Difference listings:
[Start of section]

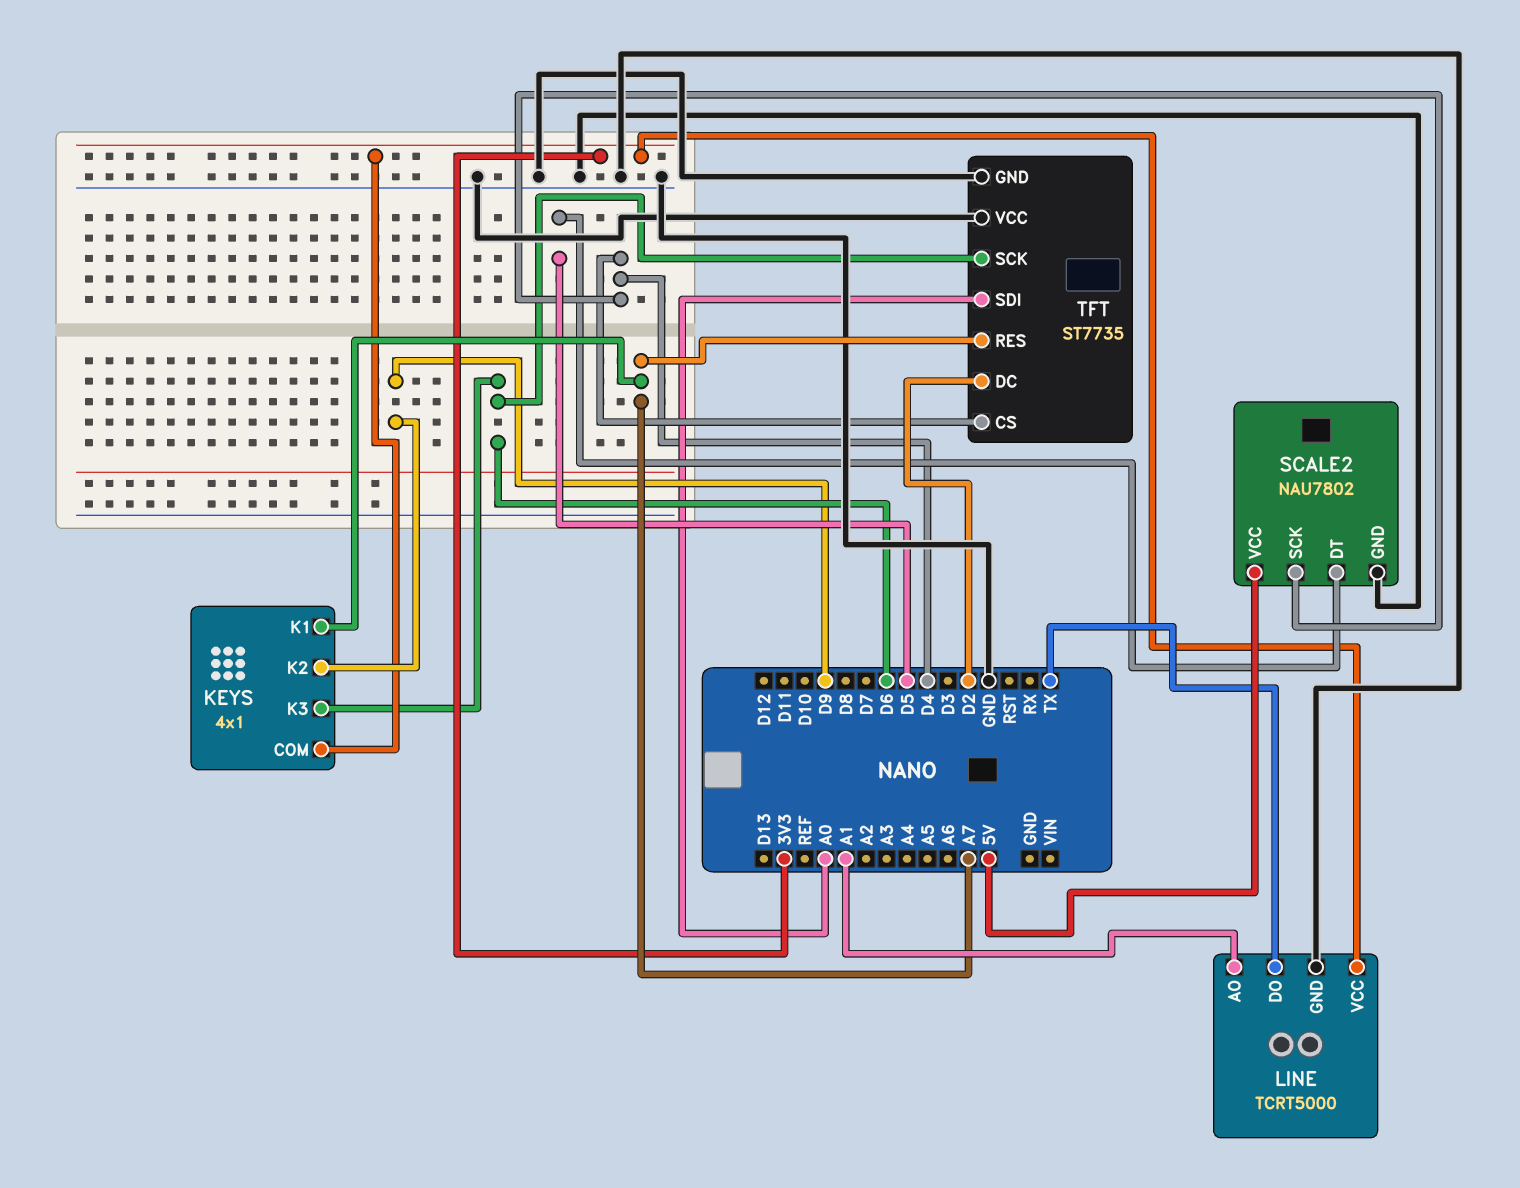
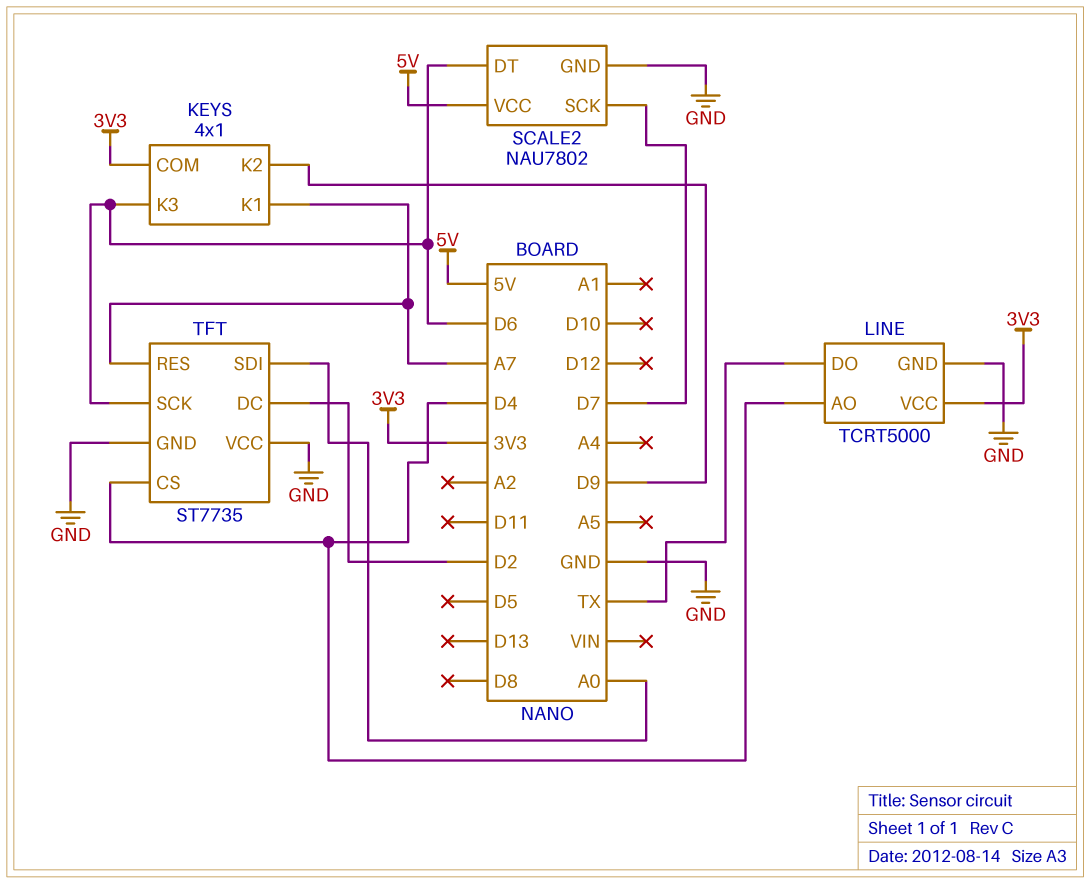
LINE pin AO: A1 -> D4
SCALE2 pin DT: D5 -> D6
SCALE2 pin SCK: D4 -> D7

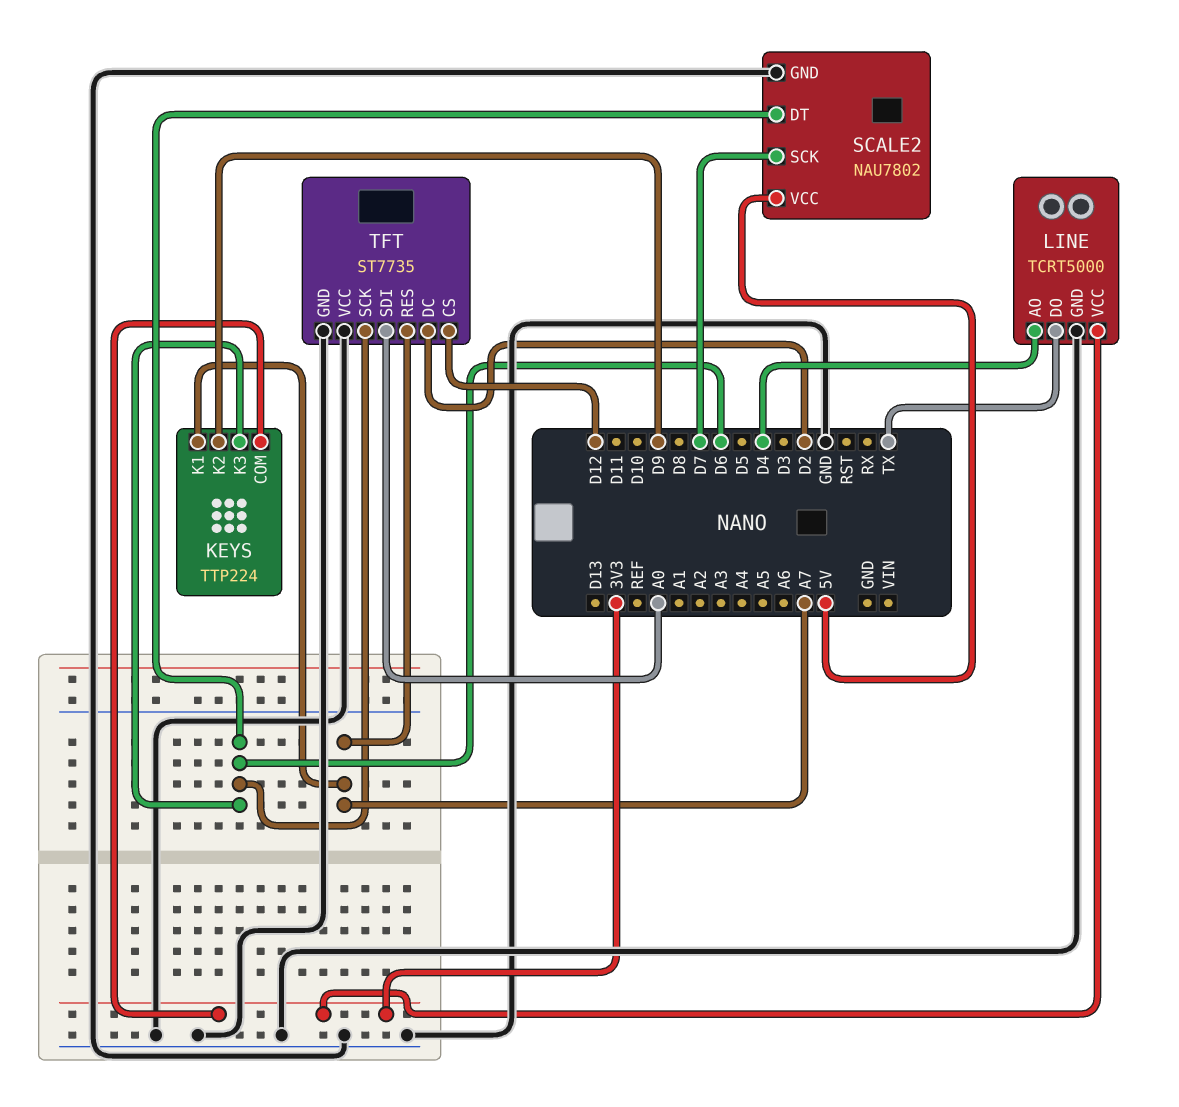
KEYS: 4x1 -> TTP224
TFT pin CS: D4 -> D12

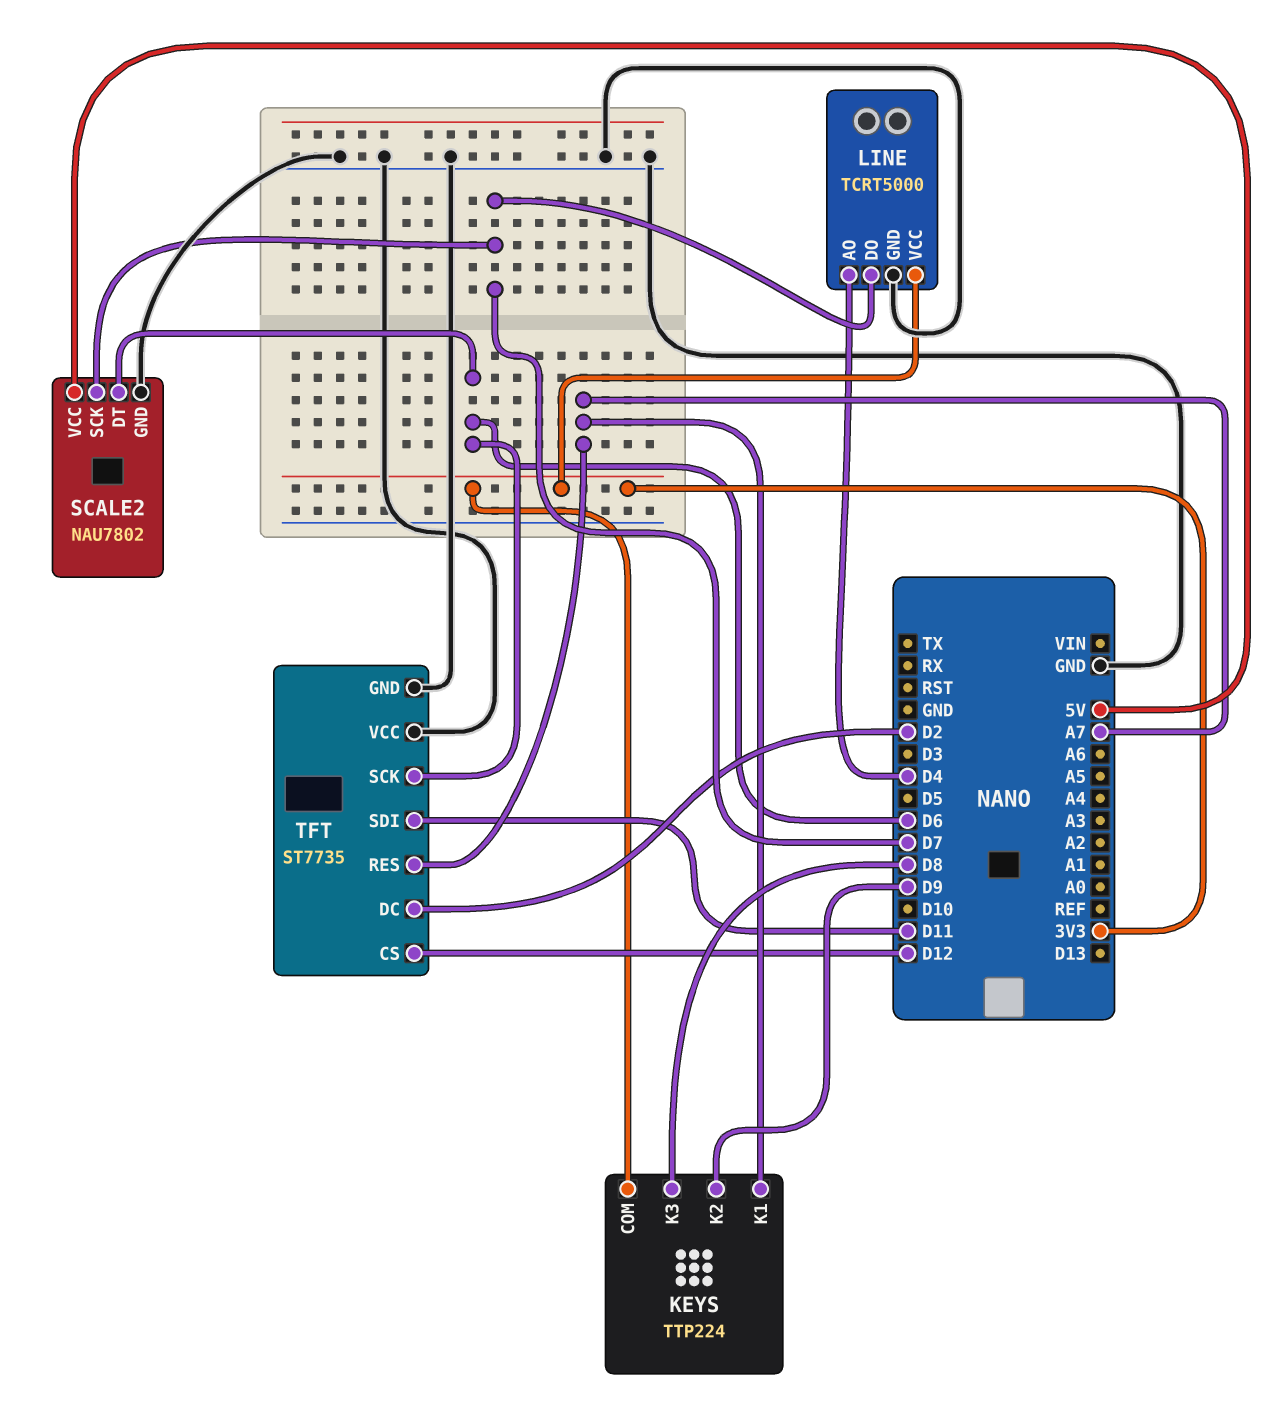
KEYS pin K3: D6 -> D8
LINE pin DO: TX -> D7
TFT pin SDI: A0 -> D11

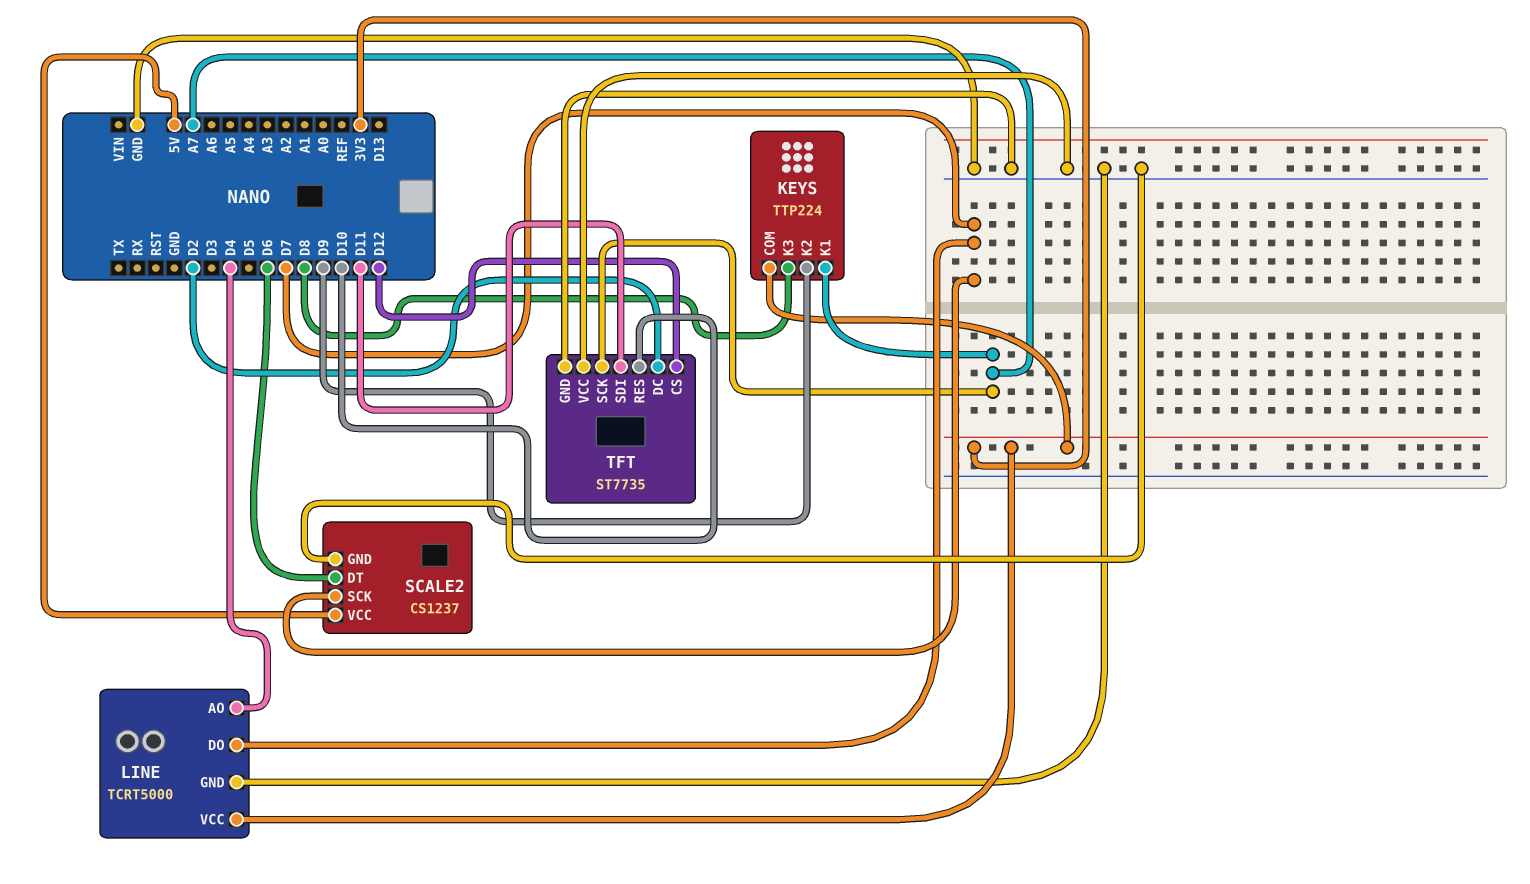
SCALE2: NAU7802 -> CS1237
TFT pin RES: A7 -> D10
TFT pin SCK: D6 -> A7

[End of section]

PROBLEM DESCRIPTION:
Nothing but the records, restated word for word and stripped of images, belongs in the answer.

EXPECTED ANSWER:
LINE pin AO: A1 -> D4
SCALE2 pin DT: D5 -> D6
SCALE2 pin SCK: D4 -> D7

KEYS: 4x1 -> TTP224
TFT pin CS: D4 -> D12

KEYS pin K3: D6 -> D8
LINE pin DO: TX -> D7
TFT pin SDI: A0 -> D11

SCALE2: NAU7802 -> CS1237
TFT pin RES: A7 -> D10
TFT pin SCK: D6 -> A7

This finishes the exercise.